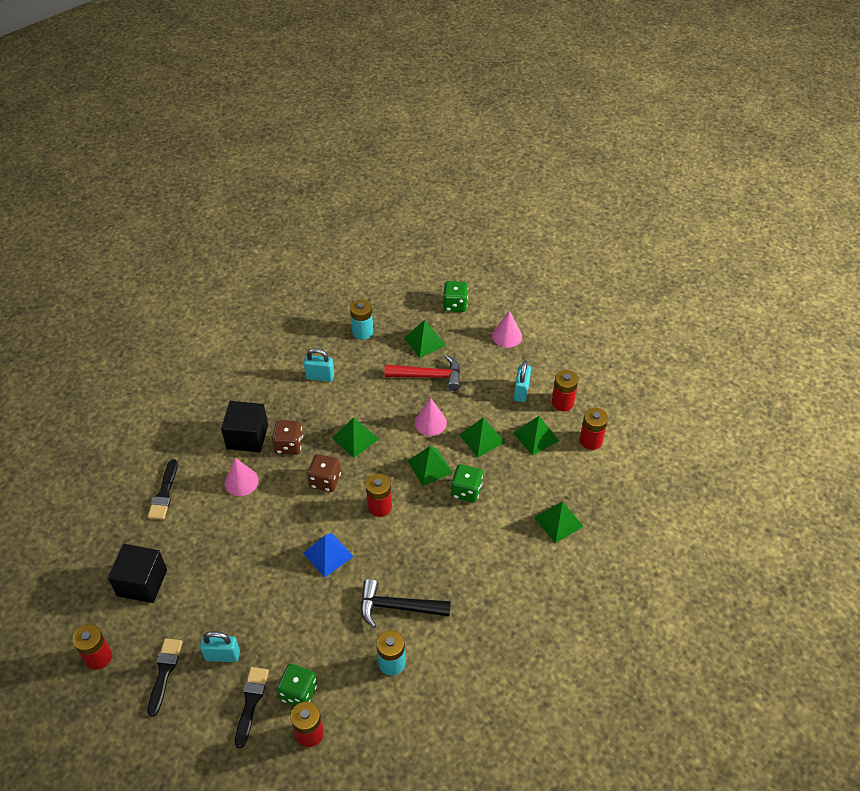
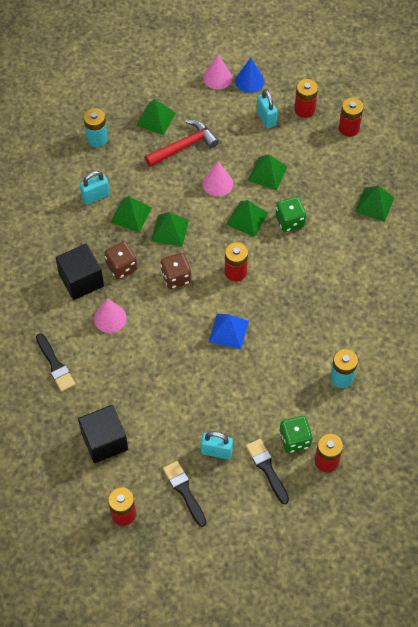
camera: 35 degrees left, 10 degrees up
(222, 655) = (216, 451): turquoise padlock -> turquoise padlock turned 45 degrees clockwise
(397, 607) = (312, 337): black hammer -> none
(455, 305) = (153, 73): green dice -> none
(533, 353) = (249, 81): none -> blue cone
(536, 436) = (306, 148): green pyramid -> green pyramid (131, 215)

----

▶ [Brief] When a line in the data contains "green", return it as written.

▶ [Response to this task]
(455, 305) = (153, 73): green dice -> none
(536, 436) = (306, 148): green pyramid -> green pyramid (131, 215)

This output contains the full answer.